[Stored items]
· · · · ·

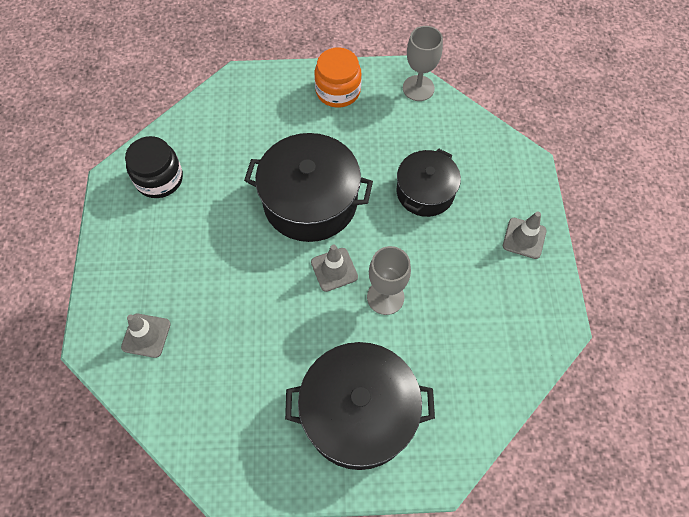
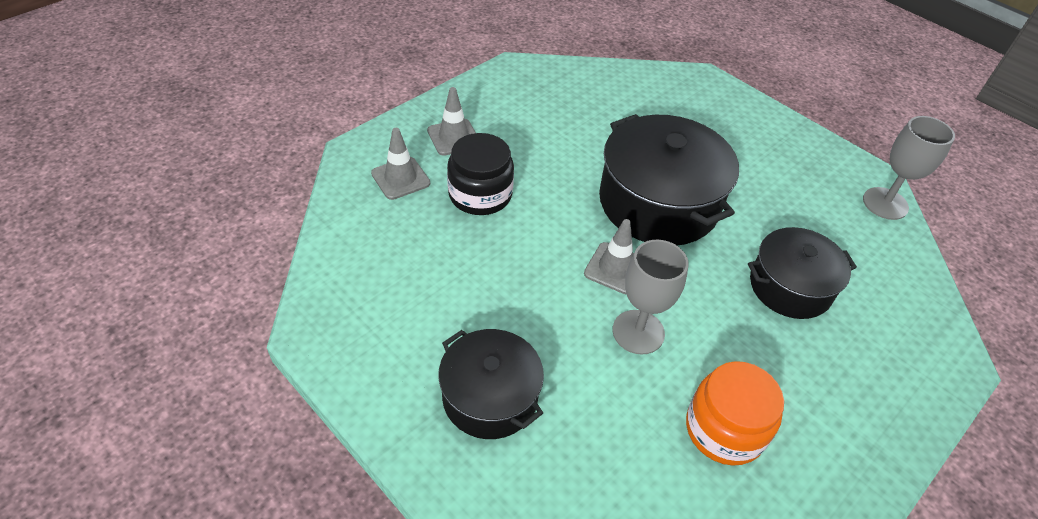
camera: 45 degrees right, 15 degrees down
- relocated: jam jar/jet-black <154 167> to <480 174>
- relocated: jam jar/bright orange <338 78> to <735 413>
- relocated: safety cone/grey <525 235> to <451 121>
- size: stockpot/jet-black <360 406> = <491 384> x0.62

· · · · ·

Exercise:
Lines containing the word "relocated" are to be located in the entries and copied.

Result:
- relocated: jam jar/jet-black <154 167> to <480 174>
- relocated: jam jar/bright orange <338 78> to <735 413>
- relocated: safety cone/grey <525 235> to <451 121>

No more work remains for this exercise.